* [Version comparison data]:
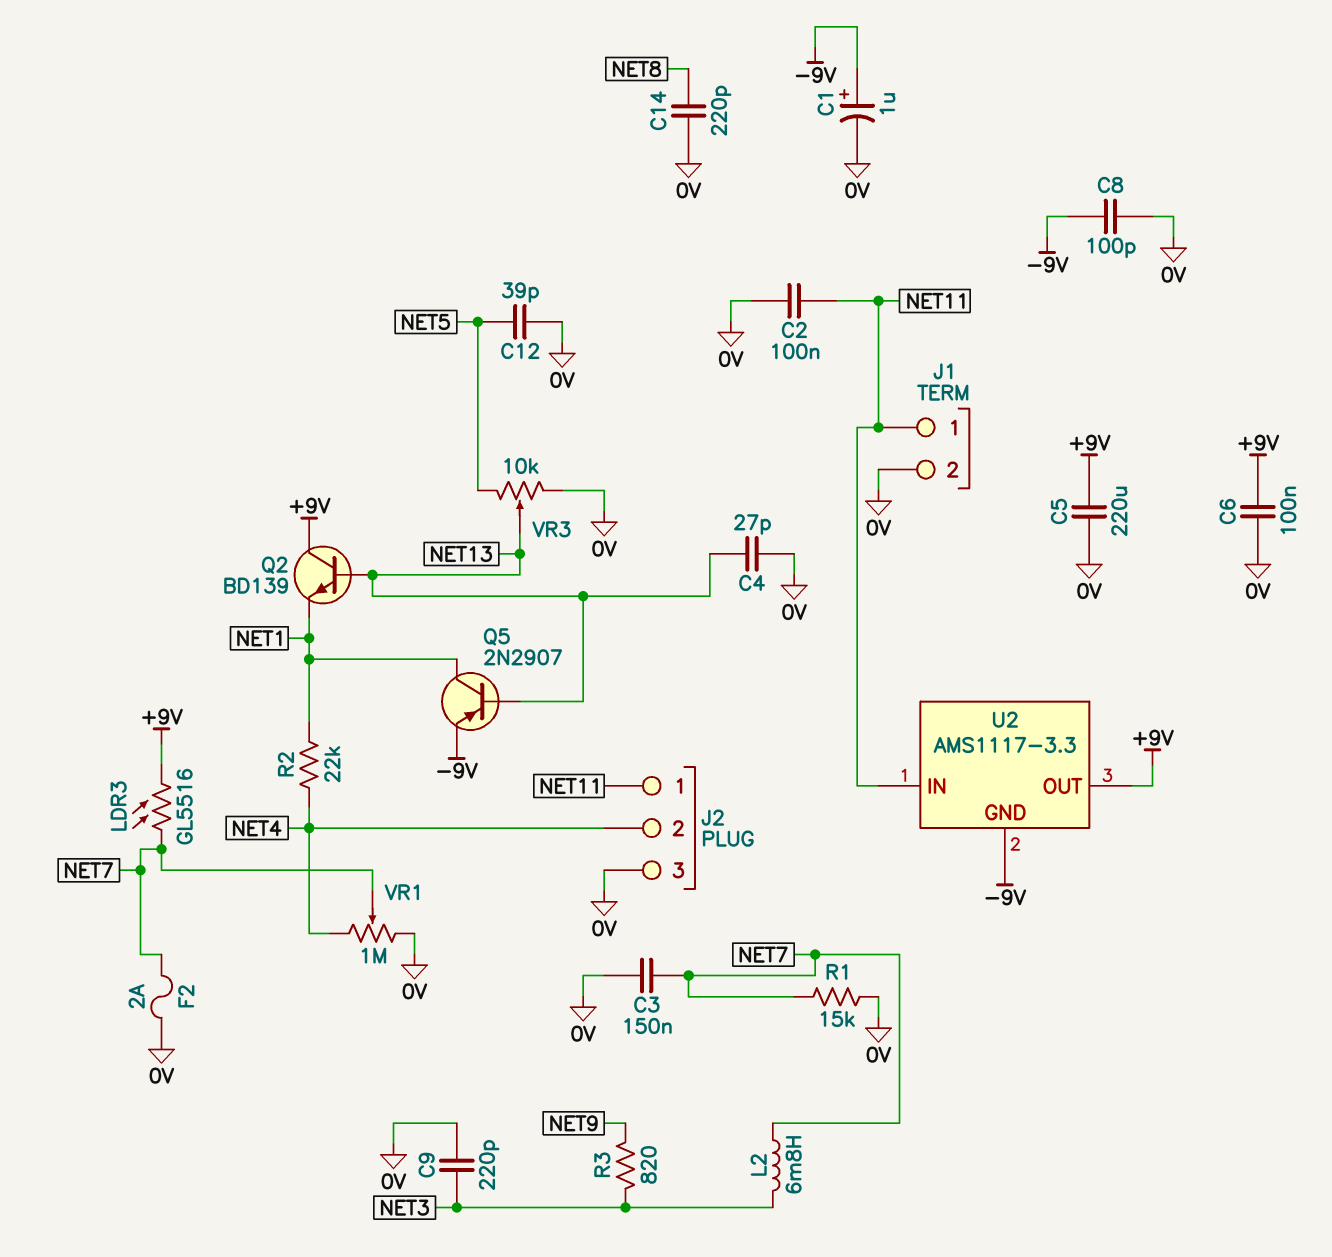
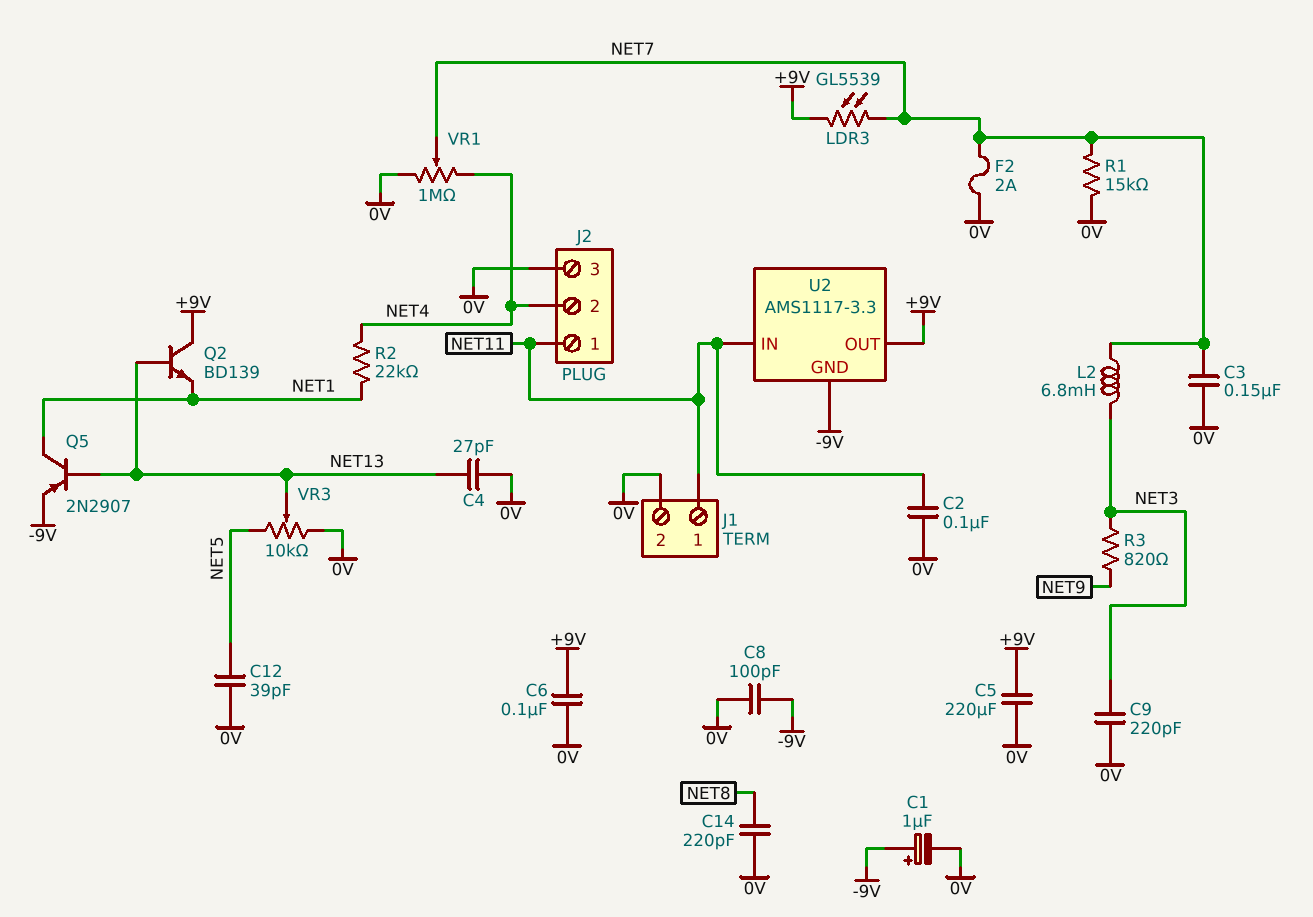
LDR3: GL5516 (+9V, NET7) -> GL5539 (+9V, NET7)

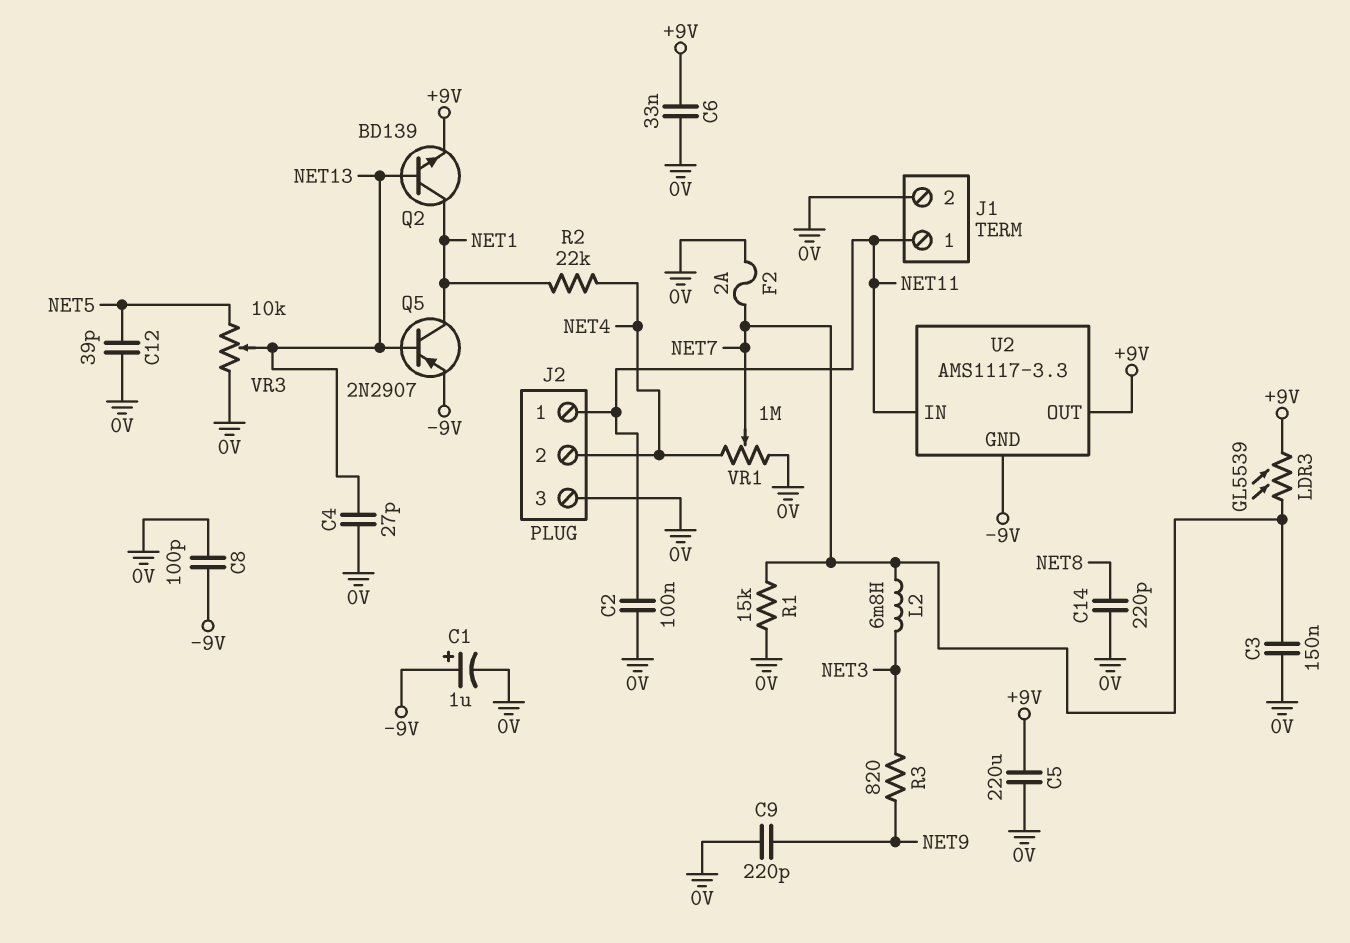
C6: 100nF (+9V, 0V) -> 33nF (+9V, 0V)
C9: 220pF (0V, NET3) -> 220pF (0V, NET9)
Q2: NPN BD139 (B NET13, C +9V, E NET1) -> NPN BD139 (B NET13, C NET1, E +9V)

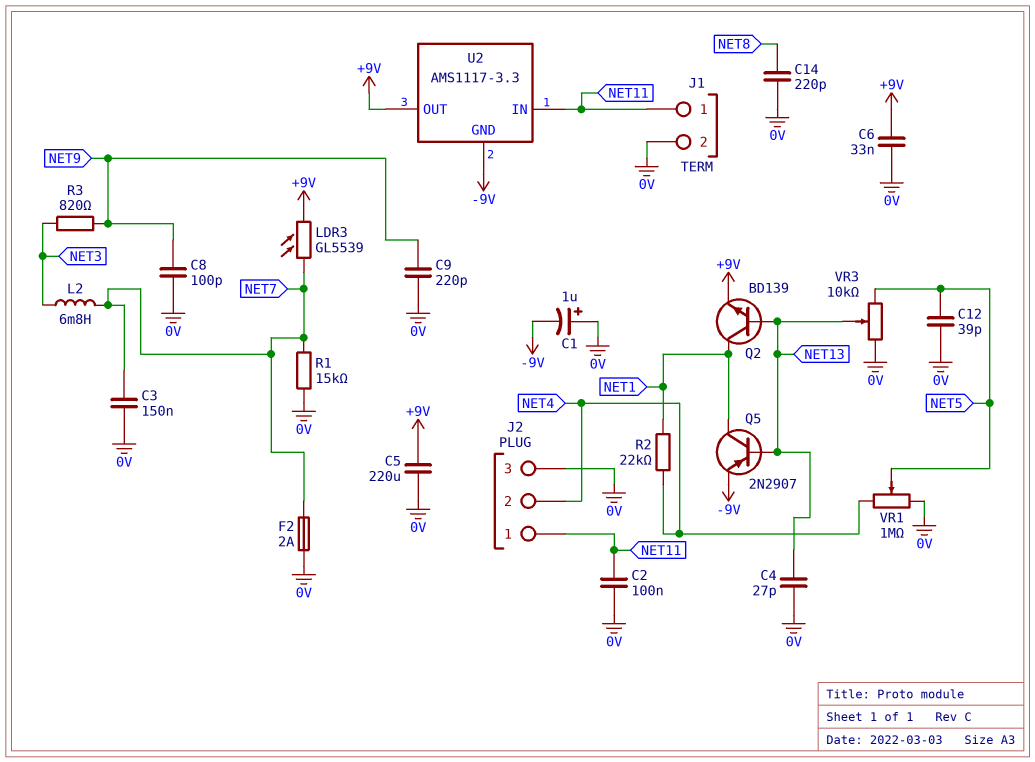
C1: 1uF (plus -9V, minus 0V) -> 1uF (plus 0V, minus -9V)
C8: 100pF (-9V, 0V) -> 100pF (0V, NET9)
VR1: 1M (0V, NET4, wiper NET7) -> 1M (0V, NET4, wiper NET5)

* [Task prompt]: Leave out each picture and extract the lines from the one containing "Q2: NPN BD139" through the end of the records above, inclusive, exactly as they stand.

* [Answer to this problem]:
Q2: NPN BD139 (B NET13, C +9V, E NET1) -> NPN BD139 (B NET13, C NET1, E +9V)

C1: 1uF (plus -9V, minus 0V) -> 1uF (plus 0V, minus -9V)
C8: 100pF (-9V, 0V) -> 100pF (0V, NET9)
VR1: 1M (0V, NET4, wiper NET7) -> 1M (0V, NET4, wiper NET5)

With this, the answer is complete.